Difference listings
====================

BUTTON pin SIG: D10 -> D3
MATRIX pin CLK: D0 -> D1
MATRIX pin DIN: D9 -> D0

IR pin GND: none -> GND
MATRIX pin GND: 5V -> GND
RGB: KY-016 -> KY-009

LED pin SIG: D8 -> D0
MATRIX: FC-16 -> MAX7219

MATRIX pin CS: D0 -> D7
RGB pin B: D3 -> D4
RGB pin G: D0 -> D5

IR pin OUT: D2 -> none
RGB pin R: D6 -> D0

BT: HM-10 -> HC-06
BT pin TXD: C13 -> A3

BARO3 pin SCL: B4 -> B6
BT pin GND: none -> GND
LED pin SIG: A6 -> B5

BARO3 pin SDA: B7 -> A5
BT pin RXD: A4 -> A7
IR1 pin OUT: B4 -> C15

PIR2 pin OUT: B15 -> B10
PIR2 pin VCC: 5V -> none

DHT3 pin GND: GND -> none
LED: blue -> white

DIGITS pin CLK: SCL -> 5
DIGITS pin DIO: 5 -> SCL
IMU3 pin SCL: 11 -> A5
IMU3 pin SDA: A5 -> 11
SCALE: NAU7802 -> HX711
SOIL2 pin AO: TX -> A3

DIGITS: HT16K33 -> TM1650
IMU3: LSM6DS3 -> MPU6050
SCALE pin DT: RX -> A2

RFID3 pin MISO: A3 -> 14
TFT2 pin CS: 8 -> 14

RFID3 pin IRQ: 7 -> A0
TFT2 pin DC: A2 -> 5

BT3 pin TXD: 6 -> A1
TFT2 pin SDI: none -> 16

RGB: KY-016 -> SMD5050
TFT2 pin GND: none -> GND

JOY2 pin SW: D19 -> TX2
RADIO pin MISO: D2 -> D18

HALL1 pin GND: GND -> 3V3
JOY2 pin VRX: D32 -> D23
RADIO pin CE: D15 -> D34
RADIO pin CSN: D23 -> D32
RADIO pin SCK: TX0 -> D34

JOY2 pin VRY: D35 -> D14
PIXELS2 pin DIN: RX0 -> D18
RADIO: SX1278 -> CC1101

====================

What you need to do: Print only these lines, please. They run from the start of the entries above to the line containing "PIR2 pin VCC: 5V -> none", both ends included, and must match exactly.

Response to the task:
BUTTON pin SIG: D10 -> D3
MATRIX pin CLK: D0 -> D1
MATRIX pin DIN: D9 -> D0

IR pin GND: none -> GND
MATRIX pin GND: 5V -> GND
RGB: KY-016 -> KY-009

LED pin SIG: D8 -> D0
MATRIX: FC-16 -> MAX7219

MATRIX pin CS: D0 -> D7
RGB pin B: D3 -> D4
RGB pin G: D0 -> D5

IR pin OUT: D2 -> none
RGB pin R: D6 -> D0

BT: HM-10 -> HC-06
BT pin TXD: C13 -> A3

BARO3 pin SCL: B4 -> B6
BT pin GND: none -> GND
LED pin SIG: A6 -> B5

BARO3 pin SDA: B7 -> A5
BT pin RXD: A4 -> A7
IR1 pin OUT: B4 -> C15

PIR2 pin OUT: B15 -> B10
PIR2 pin VCC: 5V -> none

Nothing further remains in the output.